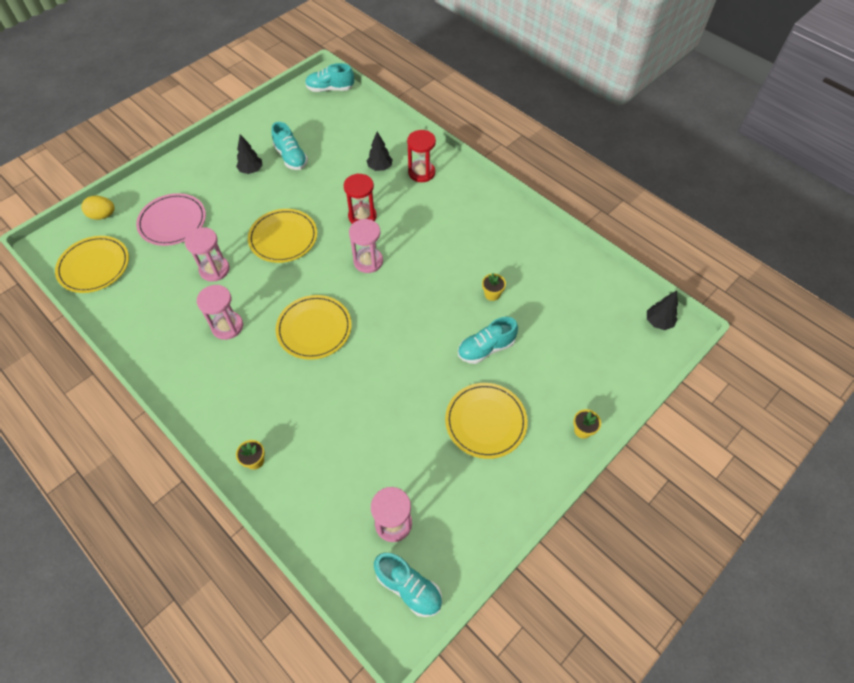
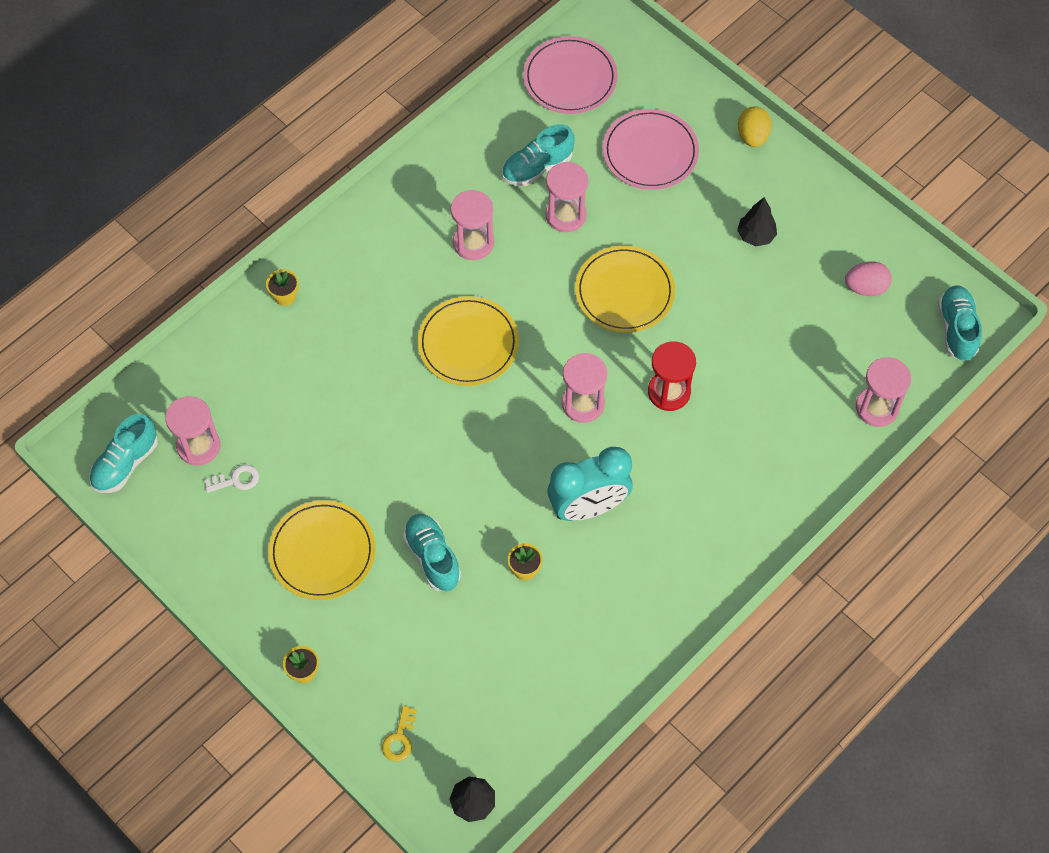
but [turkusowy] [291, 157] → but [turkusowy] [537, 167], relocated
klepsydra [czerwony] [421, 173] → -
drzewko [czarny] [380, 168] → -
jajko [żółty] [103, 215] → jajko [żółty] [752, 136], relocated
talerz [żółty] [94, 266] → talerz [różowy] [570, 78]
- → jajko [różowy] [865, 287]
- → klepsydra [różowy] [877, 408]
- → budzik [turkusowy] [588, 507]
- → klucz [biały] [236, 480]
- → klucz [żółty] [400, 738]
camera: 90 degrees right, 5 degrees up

::::

WHAT YOU WILL DO:
Copy out each line in the preceding records that contains "jajko".

TASK SOLUTION:
jajko [żółty] [103, 215] → jajko [żółty] [752, 136], relocated
- → jajko [różowy] [865, 287]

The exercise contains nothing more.